§ **WHAT YOU WILL DO**
The answer should be each line from the entries below that has the word "yellow" in it.

(Stored data)
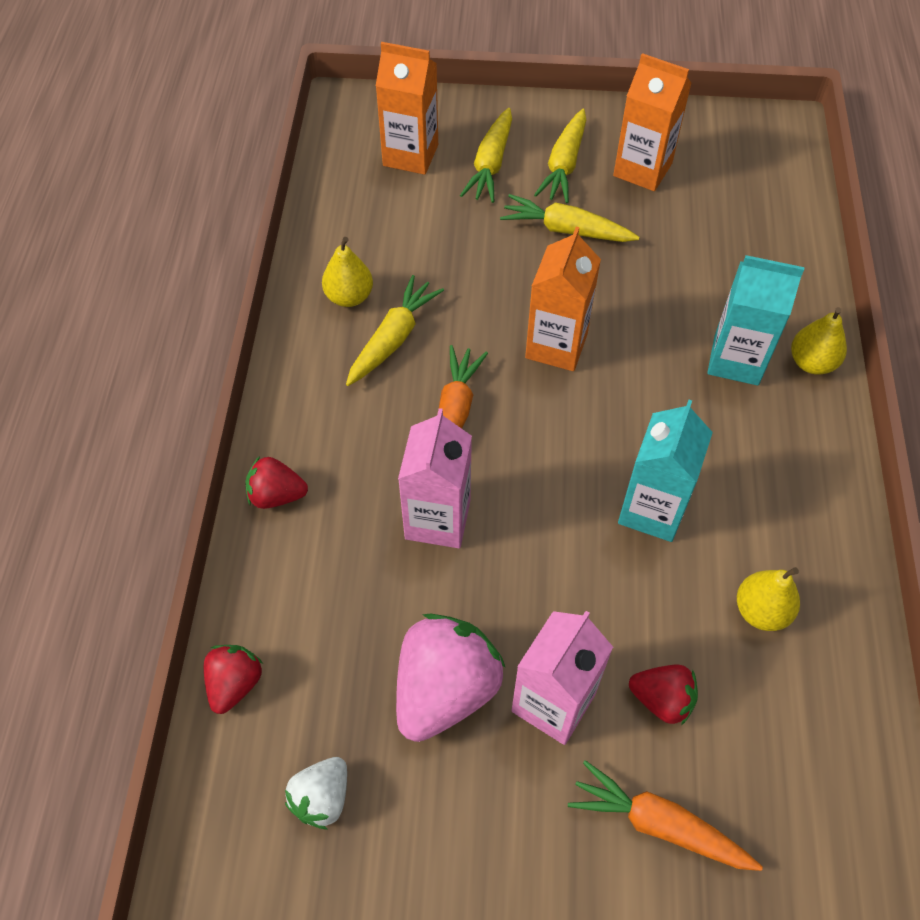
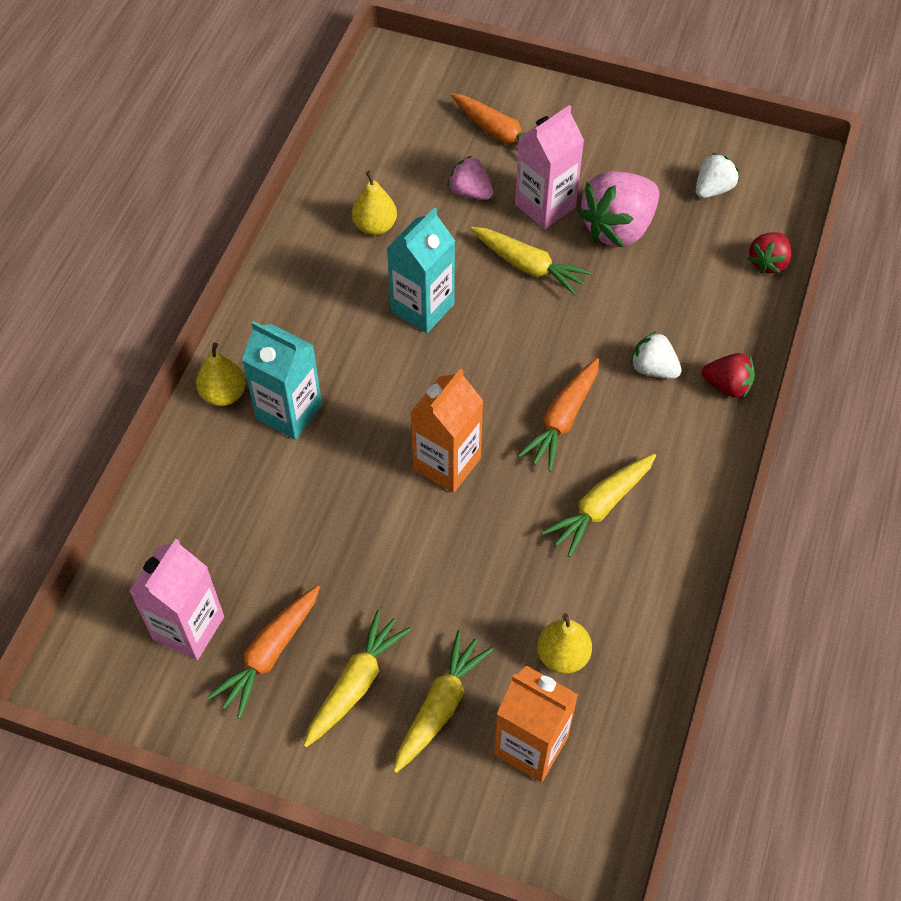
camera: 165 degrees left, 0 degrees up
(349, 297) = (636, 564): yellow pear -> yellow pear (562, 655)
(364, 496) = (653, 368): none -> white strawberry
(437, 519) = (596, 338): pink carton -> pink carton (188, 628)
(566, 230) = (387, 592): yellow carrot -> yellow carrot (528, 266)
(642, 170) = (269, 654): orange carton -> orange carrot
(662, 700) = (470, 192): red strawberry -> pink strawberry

§ **REPLY**
(349, 297) = (636, 564): yellow pear -> yellow pear (562, 655)
(566, 230) = (387, 592): yellow carrot -> yellow carrot (528, 266)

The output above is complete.